═══ Data
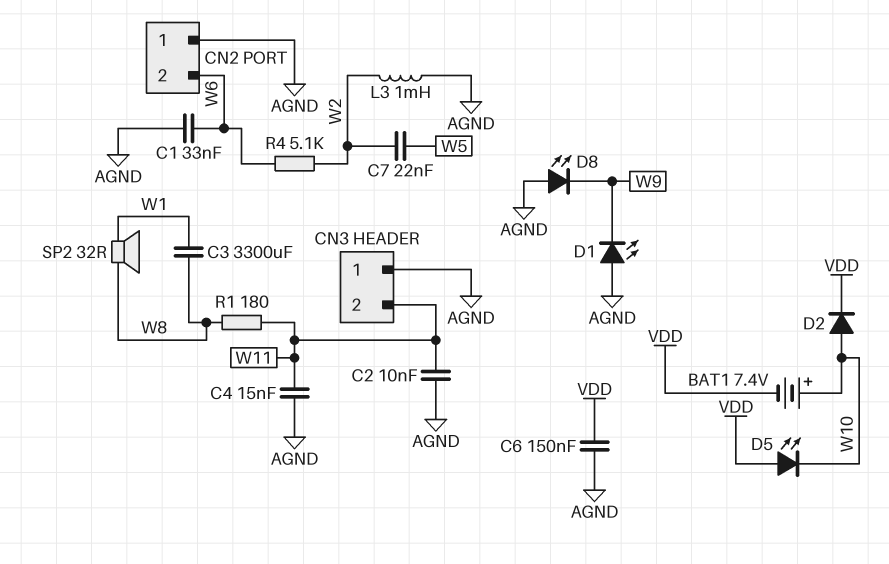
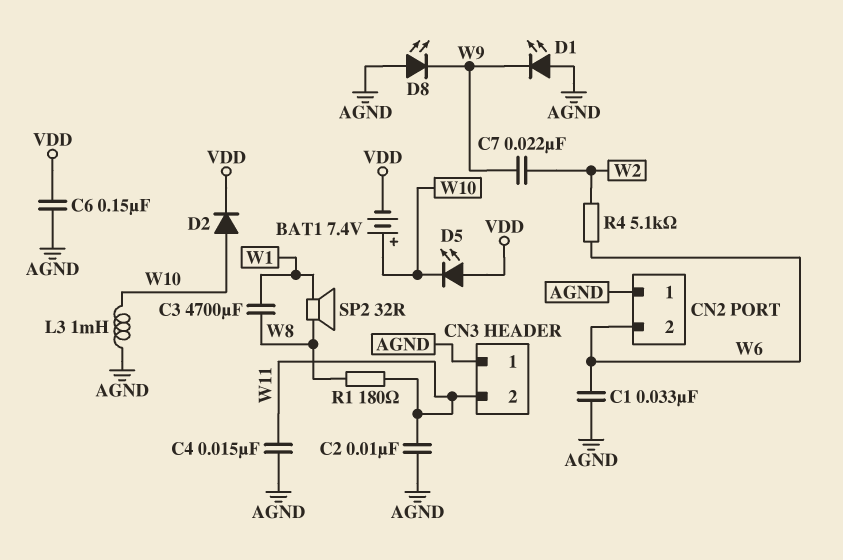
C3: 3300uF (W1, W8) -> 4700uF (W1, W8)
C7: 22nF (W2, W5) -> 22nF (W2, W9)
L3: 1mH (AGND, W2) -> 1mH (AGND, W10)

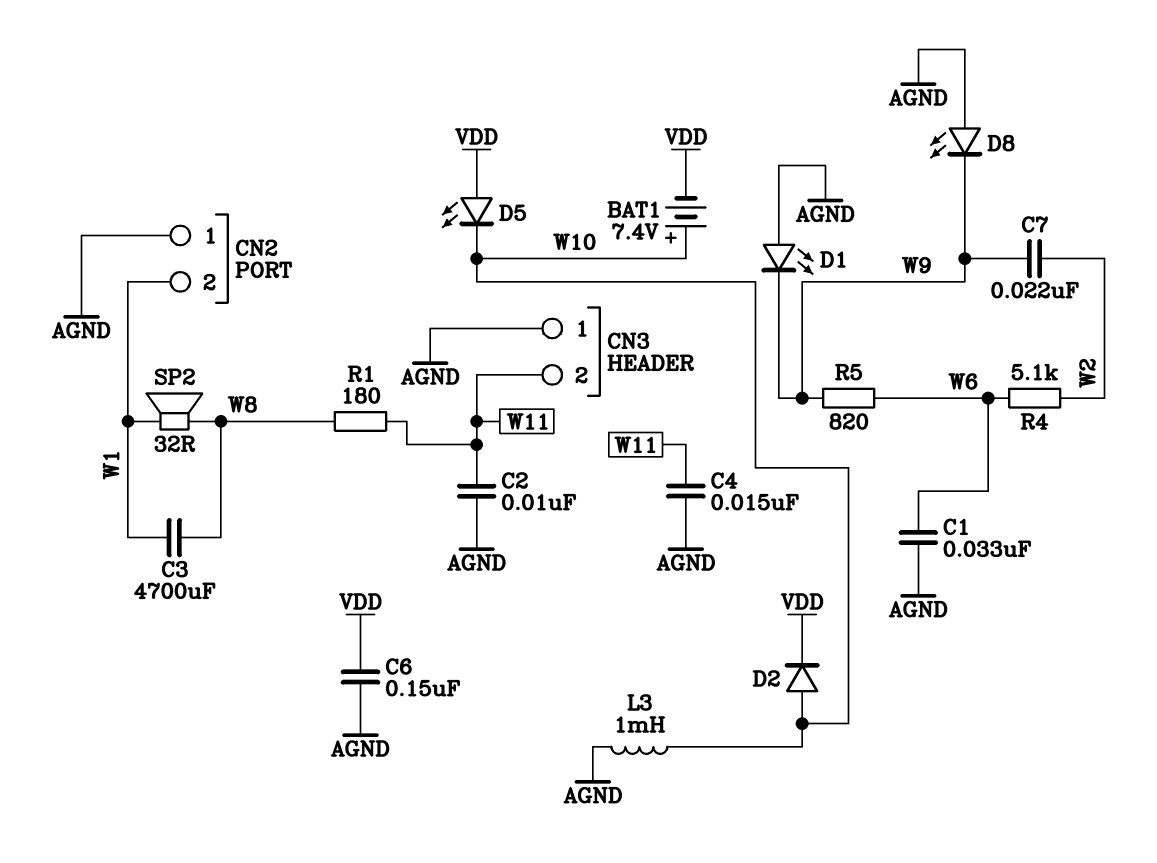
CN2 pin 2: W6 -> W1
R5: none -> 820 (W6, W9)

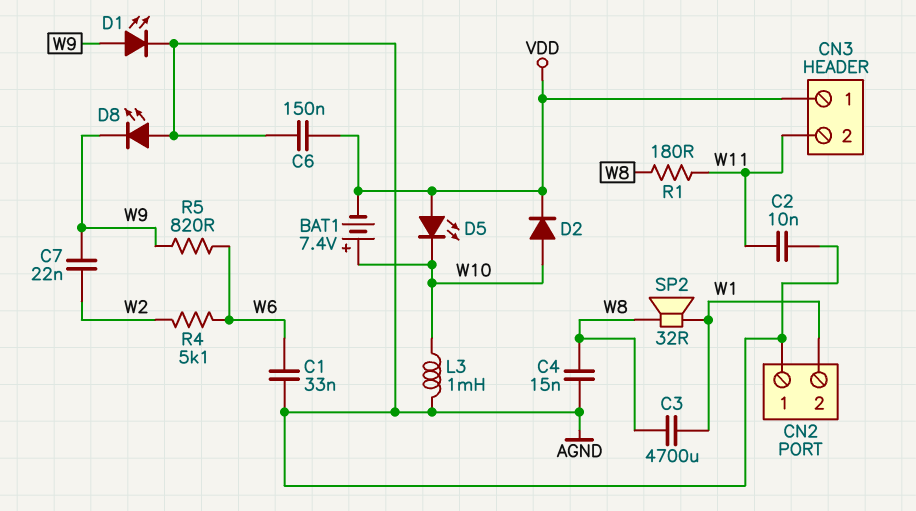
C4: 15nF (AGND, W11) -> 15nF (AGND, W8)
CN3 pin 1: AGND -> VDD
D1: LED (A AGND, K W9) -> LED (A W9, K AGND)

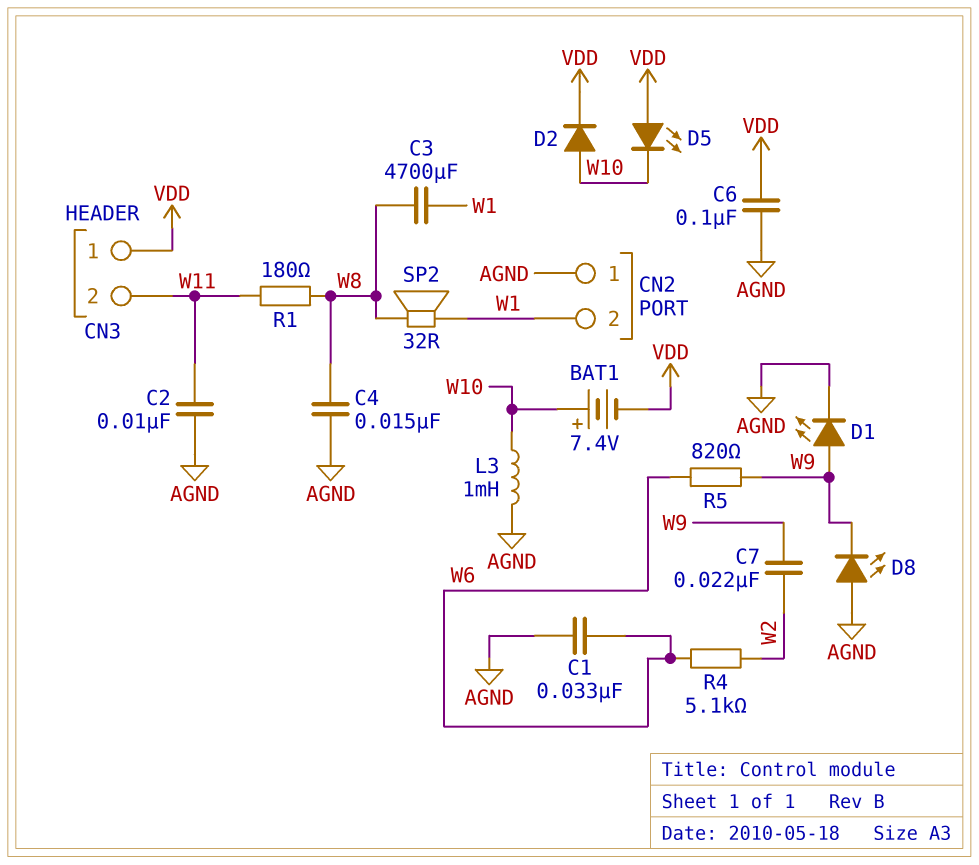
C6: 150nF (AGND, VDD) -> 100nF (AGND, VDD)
══════
**Work to be completed:**
Wherever a picture appears in the data, please drop it and retype the rest exactly.

**Response for this exercise:**
C3: 3300uF (W1, W8) -> 4700uF (W1, W8)
C7: 22nF (W2, W5) -> 22nF (W2, W9)
L3: 1mH (AGND, W2) -> 1mH (AGND, W10)

CN2 pin 2: W6 -> W1
R5: none -> 820 (W6, W9)

C4: 15nF (AGND, W11) -> 15nF (AGND, W8)
CN3 pin 1: AGND -> VDD
D1: LED (A AGND, K W9) -> LED (A W9, K AGND)

C6: 150nF (AGND, VDD) -> 100nF (AGND, VDD)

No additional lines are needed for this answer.